• Data segment:
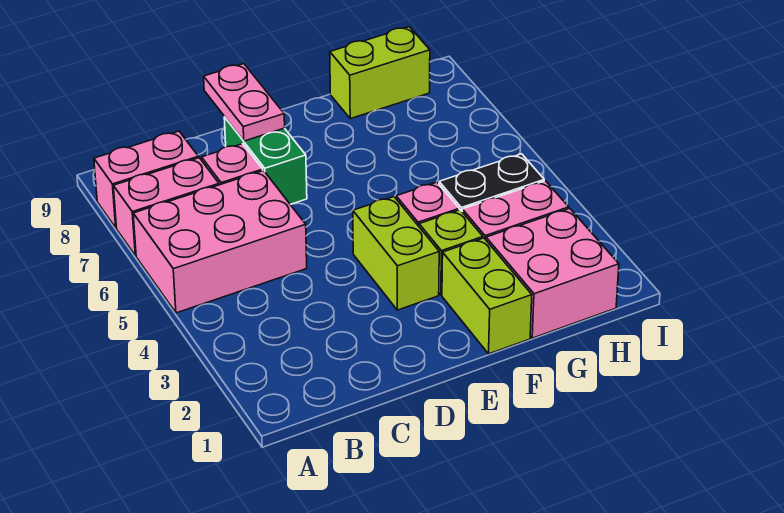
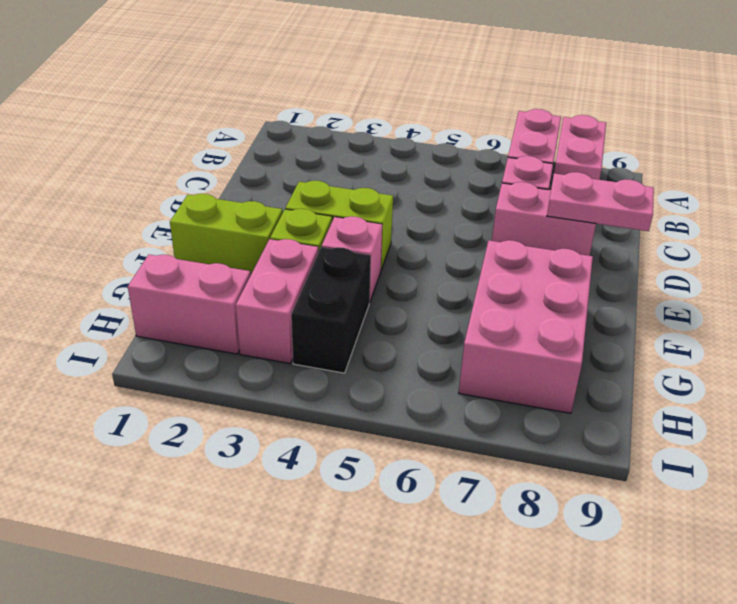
pink brick A5:C6 level 1 -> pink brick F7:H8 level 1
green brick D7:D8 level 1 -> pink brick D7:D8 level 1
pink brick G1:H2 level 1 -> pink brick H1:H2 level 1
lime brick G9:H9 level 1 -> none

• Problem statement: Using the listing above, pull out all lines that hold the word "pink".

• Task output:
pink brick A5:C6 level 1 -> pink brick F7:H8 level 1
green brick D7:D8 level 1 -> pink brick D7:D8 level 1
pink brick G1:H2 level 1 -> pink brick H1:H2 level 1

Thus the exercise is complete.